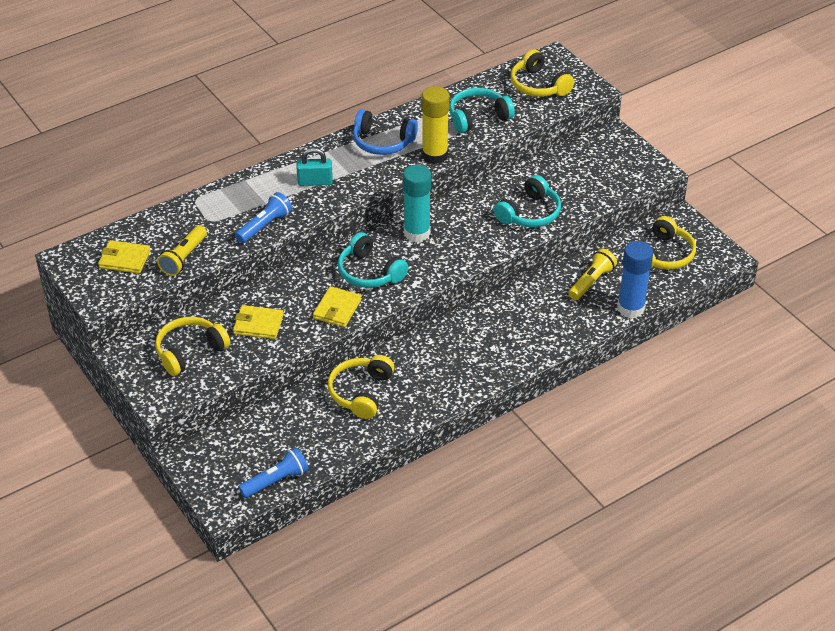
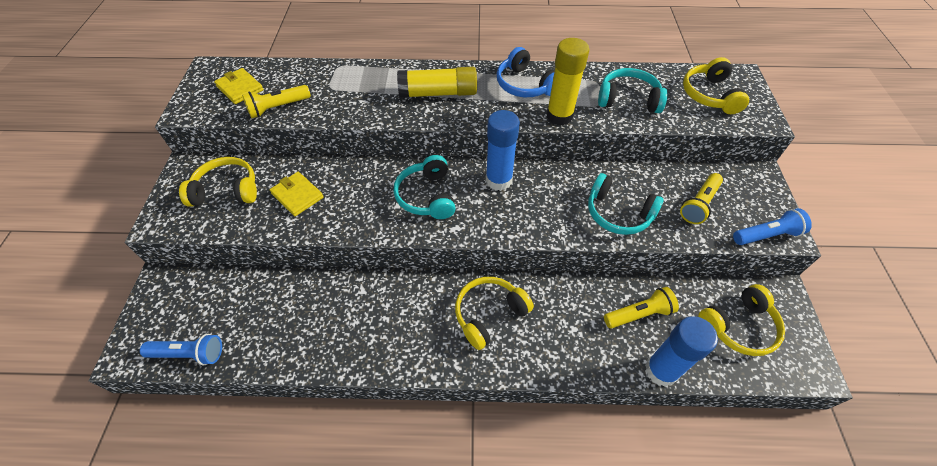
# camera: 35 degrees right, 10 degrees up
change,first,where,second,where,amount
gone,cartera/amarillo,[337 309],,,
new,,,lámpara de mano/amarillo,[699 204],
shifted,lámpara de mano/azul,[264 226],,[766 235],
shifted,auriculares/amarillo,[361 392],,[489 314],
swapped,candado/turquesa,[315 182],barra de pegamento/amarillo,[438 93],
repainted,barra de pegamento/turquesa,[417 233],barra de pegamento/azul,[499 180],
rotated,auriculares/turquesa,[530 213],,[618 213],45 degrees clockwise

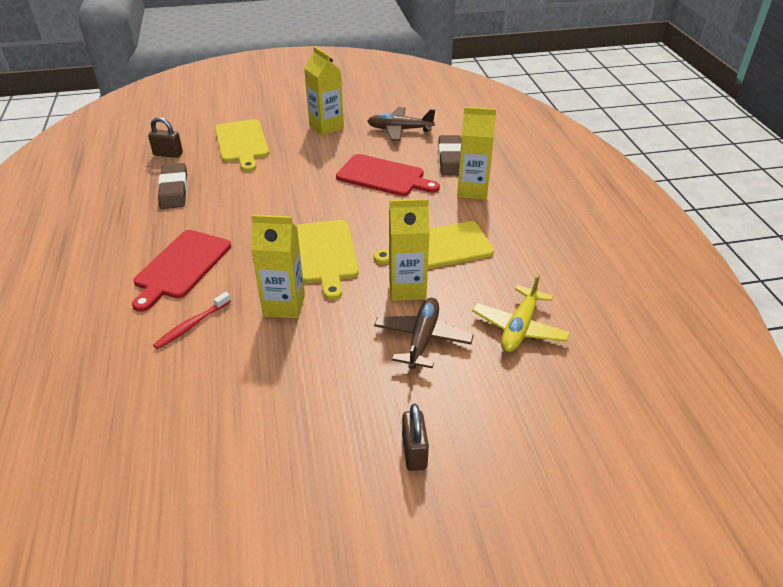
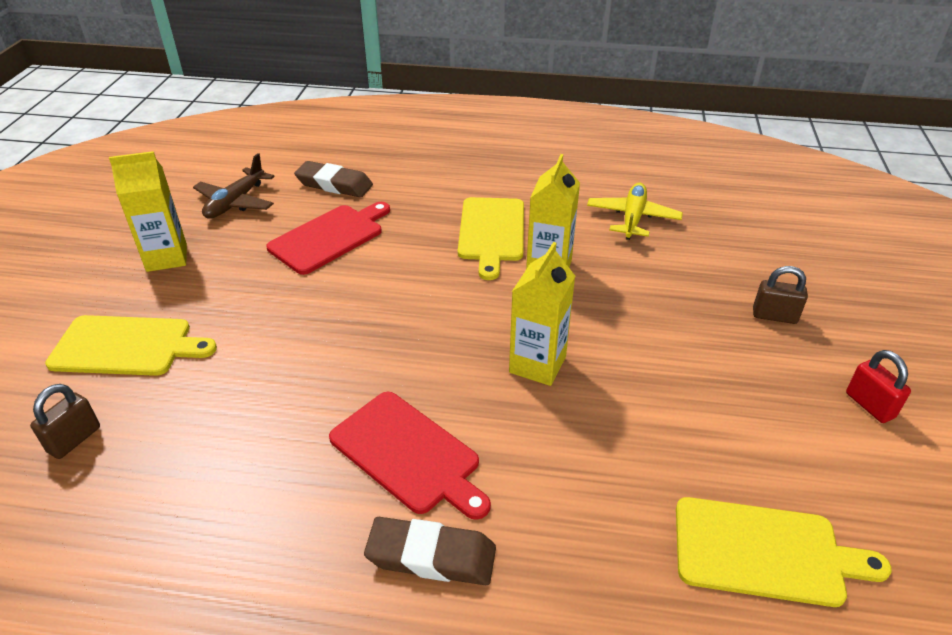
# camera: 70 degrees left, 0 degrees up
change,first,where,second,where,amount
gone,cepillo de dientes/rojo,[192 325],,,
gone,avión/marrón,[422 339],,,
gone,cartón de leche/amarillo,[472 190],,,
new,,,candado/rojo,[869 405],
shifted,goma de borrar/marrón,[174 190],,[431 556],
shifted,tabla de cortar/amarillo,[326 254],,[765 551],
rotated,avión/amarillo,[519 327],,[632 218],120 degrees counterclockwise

■ ■ ■ ■

** What you need to do **
In the answer, all of the material should appear exactly as given, with no picture carried over.

** Solution to this task **
# camera: 35 degrees right, 10 degrees up
change,first,where,second,where,amount
gone,cartera/amarillo,[337 309],,,
new,,,lámpara de mano/amarillo,[699 204],
shifted,lámpara de mano/azul,[264 226],,[766 235],
shifted,auriculares/amarillo,[361 392],,[489 314],
swapped,candado/turquesa,[315 182],barra de pegamento/amarillo,[438 93],
repainted,barra de pegamento/turquesa,[417 233],barra de pegamento/azul,[499 180],
rotated,auriculares/turquesa,[530 213],,[618 213],45 degrees clockwise

# camera: 70 degrees left, 0 degrees up
change,first,where,second,where,amount
gone,cepillo de dientes/rojo,[192 325],,,
gone,avión/marrón,[422 339],,,
gone,cartón de leche/amarillo,[472 190],,,
new,,,candado/rojo,[869 405],
shifted,goma de borrar/marrón,[174 190],,[431 556],
shifted,tabla de cortar/amarillo,[326 254],,[765 551],
rotated,avión/amarillo,[519 327],,[632 218],120 degrees counterclockwise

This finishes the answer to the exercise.